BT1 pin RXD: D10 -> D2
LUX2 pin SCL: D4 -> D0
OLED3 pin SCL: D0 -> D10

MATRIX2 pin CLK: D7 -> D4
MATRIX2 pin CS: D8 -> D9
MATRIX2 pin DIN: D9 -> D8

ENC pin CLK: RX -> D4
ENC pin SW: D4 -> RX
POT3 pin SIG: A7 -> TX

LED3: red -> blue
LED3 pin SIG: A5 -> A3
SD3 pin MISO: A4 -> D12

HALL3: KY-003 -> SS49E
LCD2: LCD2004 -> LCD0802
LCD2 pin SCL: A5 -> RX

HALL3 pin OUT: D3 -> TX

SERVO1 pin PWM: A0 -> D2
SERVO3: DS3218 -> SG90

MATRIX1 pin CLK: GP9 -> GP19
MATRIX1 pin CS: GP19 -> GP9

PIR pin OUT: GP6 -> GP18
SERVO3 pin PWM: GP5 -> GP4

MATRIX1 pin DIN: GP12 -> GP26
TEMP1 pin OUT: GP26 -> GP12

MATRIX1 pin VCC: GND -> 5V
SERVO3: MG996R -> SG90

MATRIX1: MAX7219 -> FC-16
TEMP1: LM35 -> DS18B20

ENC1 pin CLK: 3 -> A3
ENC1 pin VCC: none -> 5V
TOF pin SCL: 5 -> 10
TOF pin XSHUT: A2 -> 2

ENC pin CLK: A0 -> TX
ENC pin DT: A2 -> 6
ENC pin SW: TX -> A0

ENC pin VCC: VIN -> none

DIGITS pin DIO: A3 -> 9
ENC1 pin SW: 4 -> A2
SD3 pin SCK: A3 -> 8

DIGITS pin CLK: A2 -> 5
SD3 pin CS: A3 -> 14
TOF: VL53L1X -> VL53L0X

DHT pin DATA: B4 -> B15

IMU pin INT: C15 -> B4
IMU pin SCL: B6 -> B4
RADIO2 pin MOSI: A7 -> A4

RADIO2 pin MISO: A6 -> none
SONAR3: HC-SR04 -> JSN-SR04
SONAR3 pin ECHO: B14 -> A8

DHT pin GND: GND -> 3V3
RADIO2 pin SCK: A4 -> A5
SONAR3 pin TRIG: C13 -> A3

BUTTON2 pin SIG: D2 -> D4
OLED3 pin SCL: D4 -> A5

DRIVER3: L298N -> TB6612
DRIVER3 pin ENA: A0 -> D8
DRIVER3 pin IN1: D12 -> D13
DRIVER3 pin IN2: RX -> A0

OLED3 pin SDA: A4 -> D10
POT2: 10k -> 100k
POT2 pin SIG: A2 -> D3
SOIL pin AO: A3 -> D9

• • • •

With the line containing "SD3 pin CS: A3 -> 14" as the start and the last line of the listing as the end, restate that stretch word for word and nothing else.

* Solution to this problem *
SD3 pin CS: A3 -> 14
TOF: VL53L1X -> VL53L0X

DHT pin DATA: B4 -> B15

IMU pin INT: C15 -> B4
IMU pin SCL: B6 -> B4
RADIO2 pin MOSI: A7 -> A4

RADIO2 pin MISO: A6 -> none
SONAR3: HC-SR04 -> JSN-SR04
SONAR3 pin ECHO: B14 -> A8

DHT pin GND: GND -> 3V3
RADIO2 pin SCK: A4 -> A5
SONAR3 pin TRIG: C13 -> A3

BUTTON2 pin SIG: D2 -> D4
OLED3 pin SCL: D4 -> A5

DRIVER3: L298N -> TB6612
DRIVER3 pin ENA: A0 -> D8
DRIVER3 pin IN1: D12 -> D13
DRIVER3 pin IN2: RX -> A0

OLED3 pin SDA: A4 -> D10
POT2: 10k -> 100k
POT2 pin SIG: A2 -> D3
SOIL pin AO: A3 -> D9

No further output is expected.